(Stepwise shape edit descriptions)
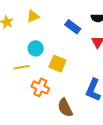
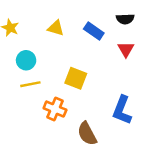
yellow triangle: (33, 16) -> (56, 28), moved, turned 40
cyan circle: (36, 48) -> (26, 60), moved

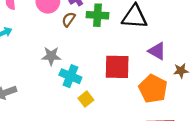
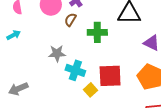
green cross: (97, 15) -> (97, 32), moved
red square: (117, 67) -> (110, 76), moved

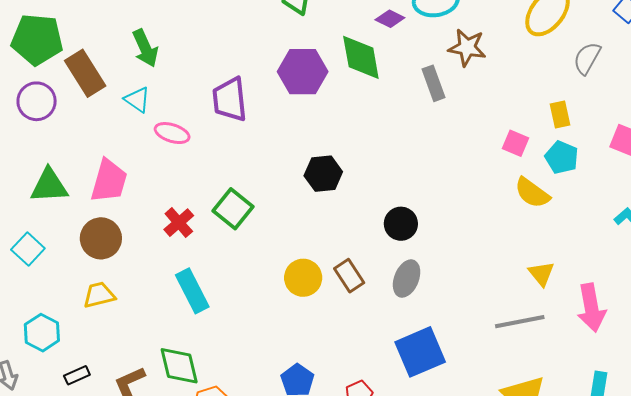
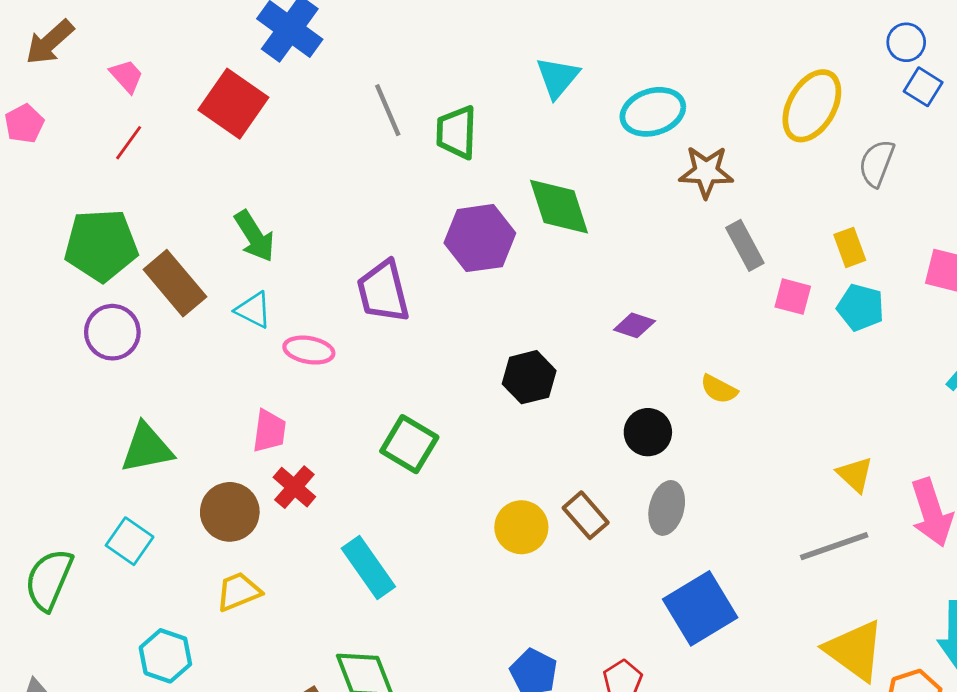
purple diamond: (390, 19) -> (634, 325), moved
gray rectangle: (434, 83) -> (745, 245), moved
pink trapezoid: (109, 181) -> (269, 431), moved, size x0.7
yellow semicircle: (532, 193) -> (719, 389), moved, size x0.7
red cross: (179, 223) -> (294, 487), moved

* * *

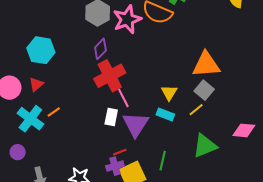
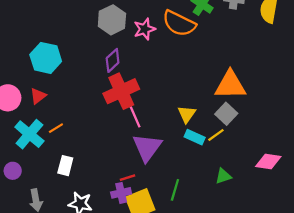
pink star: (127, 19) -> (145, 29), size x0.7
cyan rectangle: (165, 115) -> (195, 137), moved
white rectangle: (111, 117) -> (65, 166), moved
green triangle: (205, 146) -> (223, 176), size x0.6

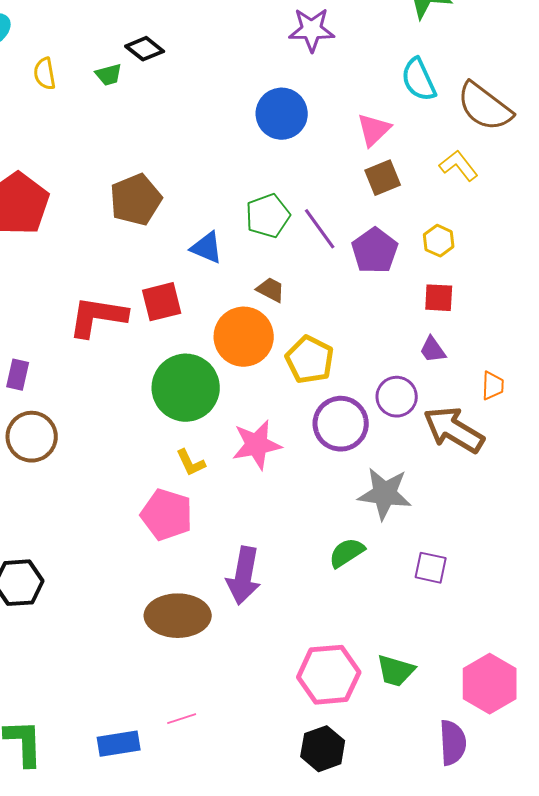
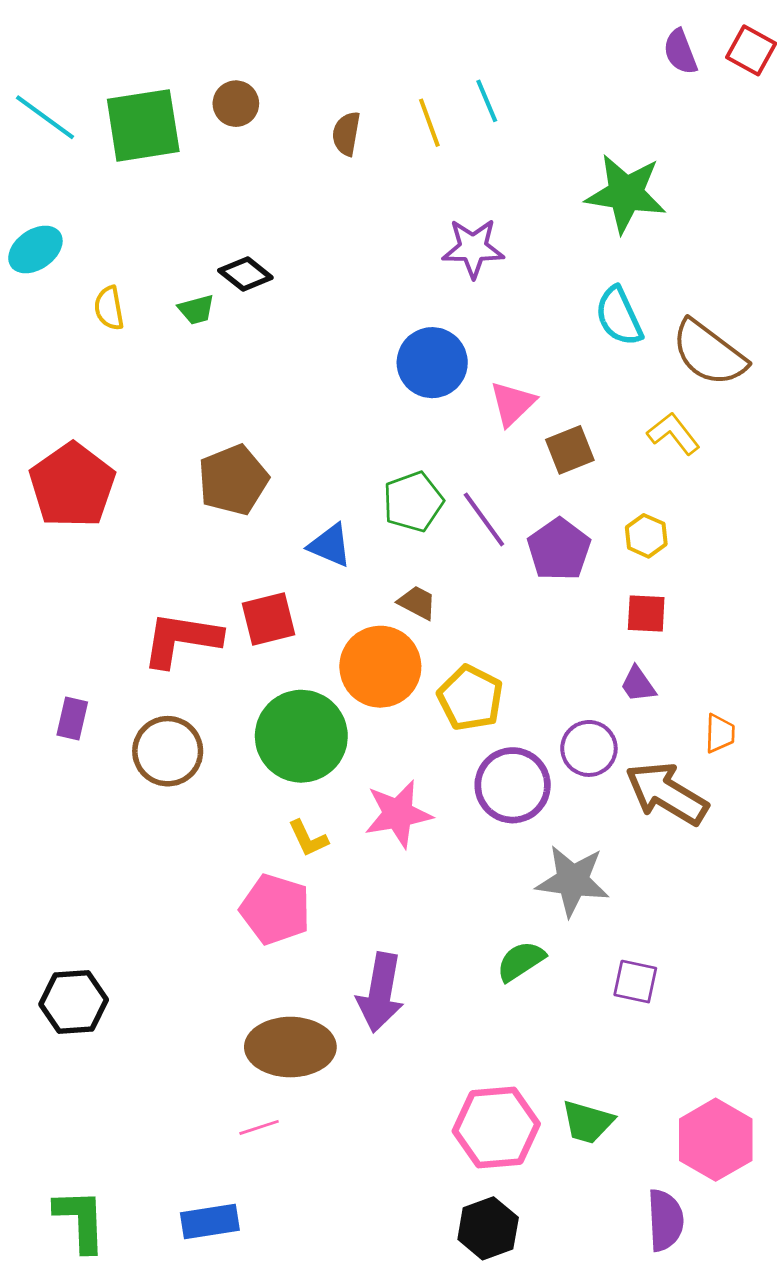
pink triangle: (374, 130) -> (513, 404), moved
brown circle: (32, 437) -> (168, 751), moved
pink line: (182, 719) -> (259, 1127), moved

AIM OF THE TASK: Take the stretch of lines above from the one containing "brown circle: (32, 437) -> (168, 751), moved" through the one containing "pink line: (182, 719) -> (259, 1127), moved" and repeat it exactly, adding no other line.

TASK SOLUTION:
brown circle: (32, 437) -> (168, 751), moved
pink line: (182, 719) -> (259, 1127), moved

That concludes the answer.